-- Data to use follows --

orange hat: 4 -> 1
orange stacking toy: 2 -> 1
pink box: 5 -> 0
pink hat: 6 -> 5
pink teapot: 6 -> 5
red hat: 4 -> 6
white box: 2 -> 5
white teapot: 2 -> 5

-- Data to use concluded --
-- Data to use follows --

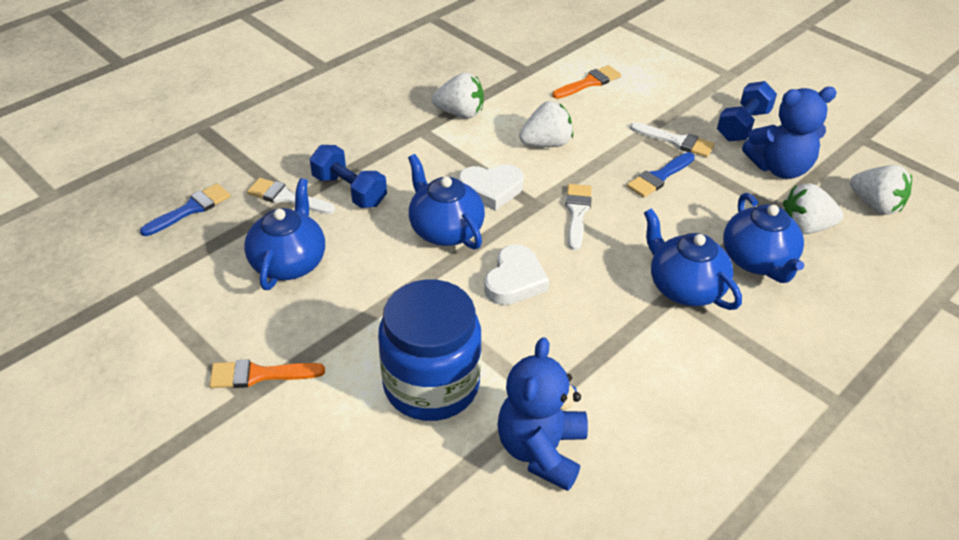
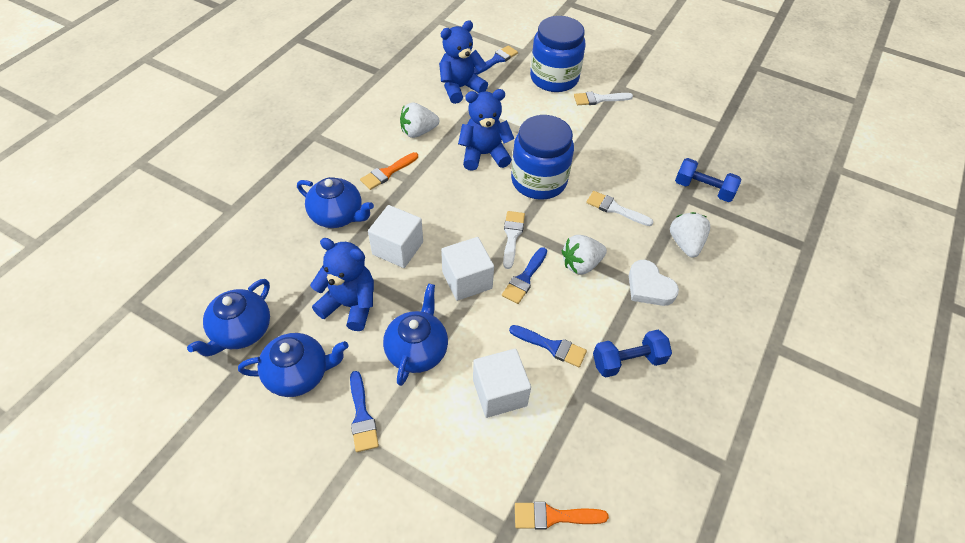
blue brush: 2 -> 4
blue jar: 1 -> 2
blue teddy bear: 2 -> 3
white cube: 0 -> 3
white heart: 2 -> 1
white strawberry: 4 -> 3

-- Data to use concluded --

> How to complete this task:
There is a line with "blue brush: 2 -> 4" and a line with "white strawberry: 4 -> 3" above. Copy exactly those two lines and all lines between them, with nothing else.

> Your response:
blue brush: 2 -> 4
blue jar: 1 -> 2
blue teddy bear: 2 -> 3
white cube: 0 -> 3
white heart: 2 -> 1
white strawberry: 4 -> 3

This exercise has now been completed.